Exercise instructions: Print the following material verbatim, line for line, leaving out the pictures.

Supplied material Start Marker

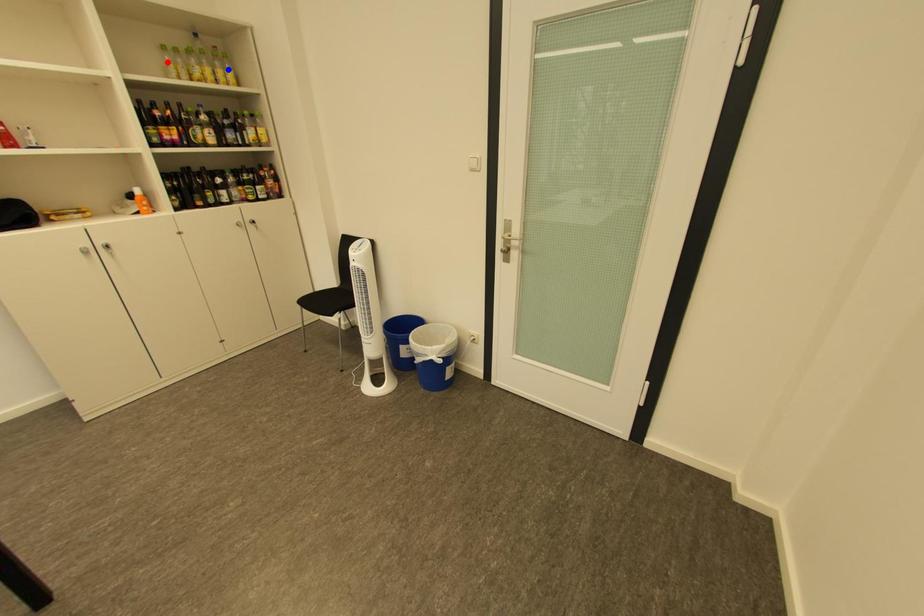
Question: Which of the two points in the image is closer to the camera?

Choices:
 (A) Blue point is closer.
 (B) Red point is closer.

Answer: (B)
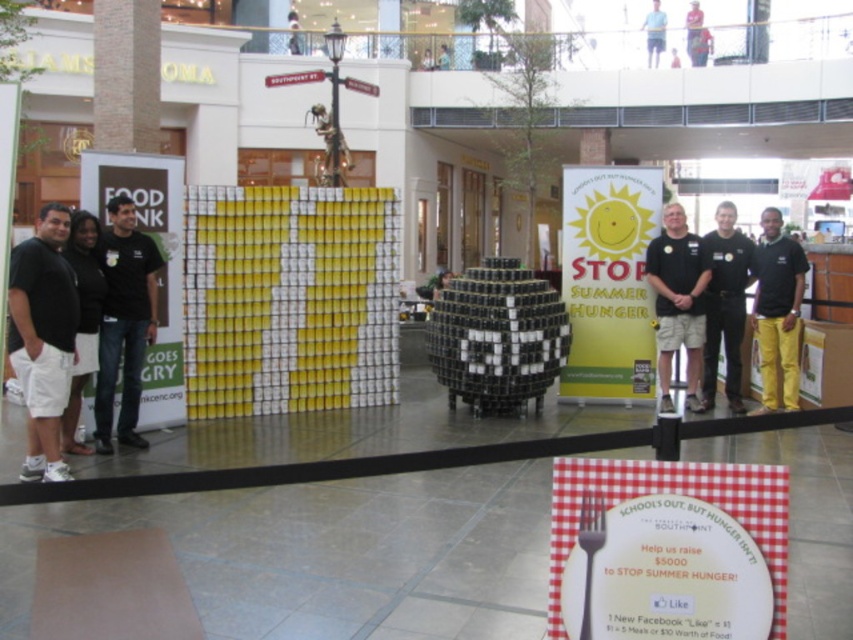
Question: Among these objects, which one is nearest to the camera?

Choices:
 (A) black t-shirt at left
 (B) black cotton shirt at left
 (C) black cotton shirt at center

Answer: (B)

Question: Among these points, which one is farthest from the camera?

Choices:
 (A) (585, 492)
 (B) (109, 323)
 (C) (61, 474)
 (D) (740, 257)

Answer: (D)

Question: Does black cotton shirt at center have a smaller size compared to yellow matte pants at right?

Choices:
 (A) no
 (B) yes

Answer: (B)

Question: Can you confirm if black cotton shirt at left is positioned below black shirt at right?

Choices:
 (A) no
 (B) yes

Answer: (B)

Question: Which of the following is the farthest from the observer?

Choices:
 (A) black cotton shirt at center
 (B) black cotton shirt at left
 (C) black t-shirt at left
 (D) black shirt at right

Answer: (A)

Question: Is black cotton shirt at left closer to the viewer compared to yellow matte pants at right?

Choices:
 (A) yes
 (B) no

Answer: (A)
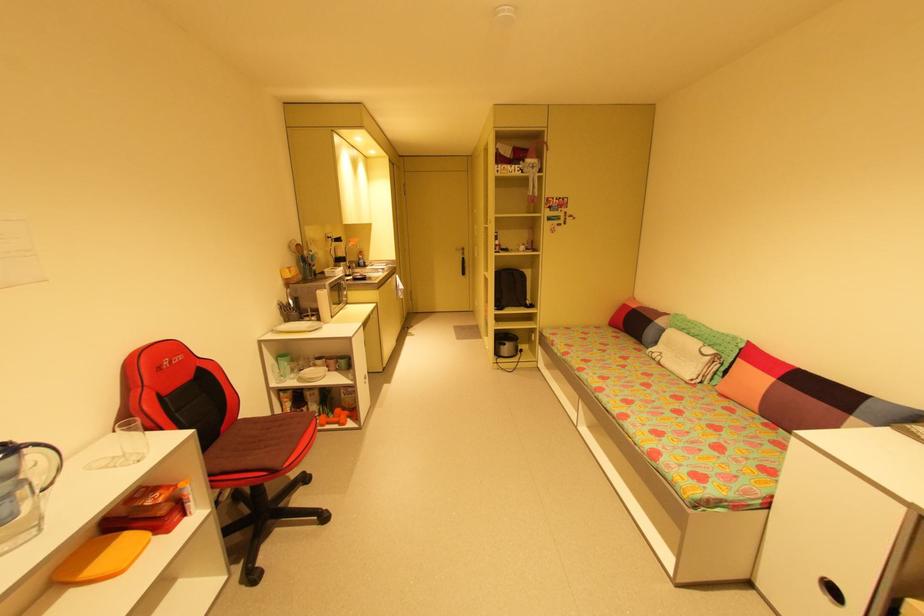
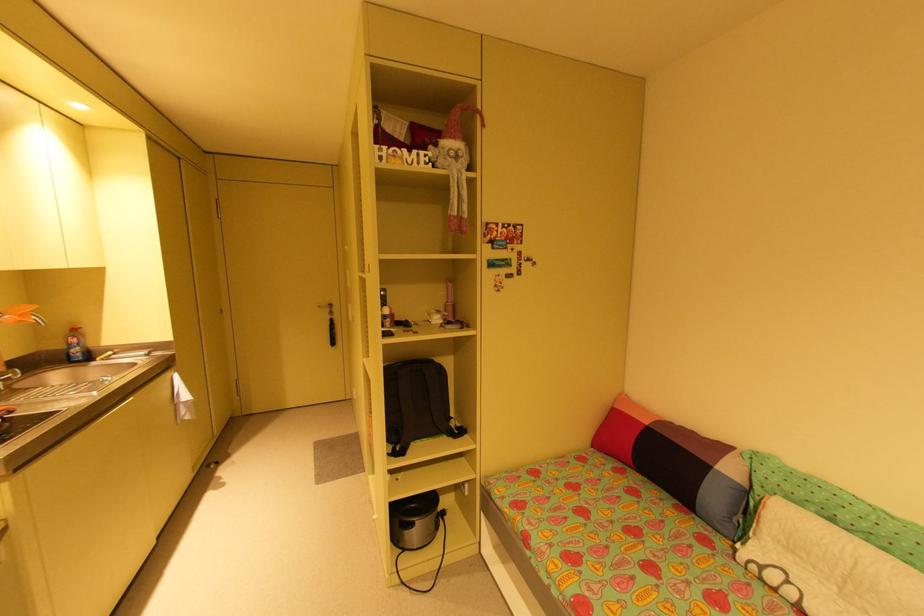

Supplied material End Marker

Exercise answer:
Question: Which of the two points in the image is closer to the camera?

Choices:
 (A) Blue point is closer.
 (B) Red point is closer.

Answer: (B)
Question: Among these objects, which one is nearest to the camera?

Choices:
 (A) black t-shirt at left
 (B) black cotton shirt at left
 (C) black cotton shirt at center

Answer: (B)

Question: Among these points, which one is farthest from the camera?

Choices:
 (A) (585, 492)
 (B) (109, 323)
 (C) (61, 474)
 (D) (740, 257)

Answer: (D)

Question: Does black cotton shirt at center have a smaller size compared to yellow matte pants at right?

Choices:
 (A) no
 (B) yes

Answer: (B)

Question: Can you confirm if black cotton shirt at left is positioned below black shirt at right?

Choices:
 (A) no
 (B) yes

Answer: (B)

Question: Which of the following is the farthest from the observer?

Choices:
 (A) black cotton shirt at center
 (B) black cotton shirt at left
 (C) black t-shirt at left
 (D) black shirt at right

Answer: (A)

Question: Is black cotton shirt at left closer to the viewer compared to yellow matte pants at right?

Choices:
 (A) yes
 (B) no

Answer: (A)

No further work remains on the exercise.